• _Try it_:
What you should copy is the line containing "XT1: none -> 12MHz (N6, N10)" and all lines after it in the entries below, exactly and without anything added.

Stored data entries:
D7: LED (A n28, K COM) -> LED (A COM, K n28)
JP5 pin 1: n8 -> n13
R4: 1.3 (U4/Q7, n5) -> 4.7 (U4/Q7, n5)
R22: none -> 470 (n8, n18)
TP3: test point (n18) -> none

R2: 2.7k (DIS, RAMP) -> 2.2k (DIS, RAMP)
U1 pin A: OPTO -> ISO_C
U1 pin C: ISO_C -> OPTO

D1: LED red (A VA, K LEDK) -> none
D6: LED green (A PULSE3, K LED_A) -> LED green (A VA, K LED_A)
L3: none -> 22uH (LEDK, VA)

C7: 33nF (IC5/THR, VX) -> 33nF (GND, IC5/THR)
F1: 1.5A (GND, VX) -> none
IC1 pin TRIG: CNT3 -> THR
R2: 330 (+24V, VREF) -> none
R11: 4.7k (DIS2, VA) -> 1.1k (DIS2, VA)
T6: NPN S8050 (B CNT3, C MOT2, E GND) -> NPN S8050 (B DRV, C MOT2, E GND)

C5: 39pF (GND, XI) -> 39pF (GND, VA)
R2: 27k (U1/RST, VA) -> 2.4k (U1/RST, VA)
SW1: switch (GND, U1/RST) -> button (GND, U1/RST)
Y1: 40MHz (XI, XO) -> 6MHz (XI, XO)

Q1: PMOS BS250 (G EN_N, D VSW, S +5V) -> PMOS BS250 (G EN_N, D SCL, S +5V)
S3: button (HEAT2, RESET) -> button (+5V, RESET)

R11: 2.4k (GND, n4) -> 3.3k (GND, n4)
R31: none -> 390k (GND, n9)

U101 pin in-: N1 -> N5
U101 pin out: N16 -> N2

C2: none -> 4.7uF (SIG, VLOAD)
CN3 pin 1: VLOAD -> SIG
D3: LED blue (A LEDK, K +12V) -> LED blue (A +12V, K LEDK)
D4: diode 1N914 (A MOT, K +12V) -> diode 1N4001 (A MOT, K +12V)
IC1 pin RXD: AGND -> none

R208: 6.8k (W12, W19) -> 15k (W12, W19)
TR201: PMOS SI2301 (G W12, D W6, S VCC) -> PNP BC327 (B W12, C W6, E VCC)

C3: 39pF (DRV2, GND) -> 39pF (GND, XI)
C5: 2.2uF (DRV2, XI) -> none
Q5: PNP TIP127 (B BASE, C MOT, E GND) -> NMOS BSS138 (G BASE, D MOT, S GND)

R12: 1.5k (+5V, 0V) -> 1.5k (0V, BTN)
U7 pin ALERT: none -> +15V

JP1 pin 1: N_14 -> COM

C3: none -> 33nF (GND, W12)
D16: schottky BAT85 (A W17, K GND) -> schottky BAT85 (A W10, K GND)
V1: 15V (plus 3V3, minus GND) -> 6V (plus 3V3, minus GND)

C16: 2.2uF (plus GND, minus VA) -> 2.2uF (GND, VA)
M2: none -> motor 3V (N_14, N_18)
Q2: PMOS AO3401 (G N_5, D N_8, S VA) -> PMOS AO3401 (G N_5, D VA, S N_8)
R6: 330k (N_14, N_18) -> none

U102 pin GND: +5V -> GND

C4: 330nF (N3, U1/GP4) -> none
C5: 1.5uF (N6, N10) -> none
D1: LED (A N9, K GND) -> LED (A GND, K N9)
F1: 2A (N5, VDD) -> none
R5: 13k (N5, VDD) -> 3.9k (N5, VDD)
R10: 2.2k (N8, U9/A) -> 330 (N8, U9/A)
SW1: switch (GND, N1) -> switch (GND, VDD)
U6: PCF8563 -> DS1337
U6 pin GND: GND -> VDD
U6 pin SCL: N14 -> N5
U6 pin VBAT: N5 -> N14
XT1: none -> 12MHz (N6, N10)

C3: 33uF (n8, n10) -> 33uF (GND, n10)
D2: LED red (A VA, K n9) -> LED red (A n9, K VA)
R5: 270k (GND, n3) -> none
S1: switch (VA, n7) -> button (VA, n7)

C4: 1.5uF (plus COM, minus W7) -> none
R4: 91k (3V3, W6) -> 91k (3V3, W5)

• _Answer box_:
XT1: none -> 12MHz (N6, N10)

C3: 33uF (n8, n10) -> 33uF (GND, n10)
D2: LED red (A VA, K n9) -> LED red (A n9, K VA)
R5: 270k (GND, n3) -> none
S1: switch (VA, n7) -> button (VA, n7)

C4: 1.5uF (plus COM, minus W7) -> none
R4: 91k (3V3, W6) -> 91k (3V3, W5)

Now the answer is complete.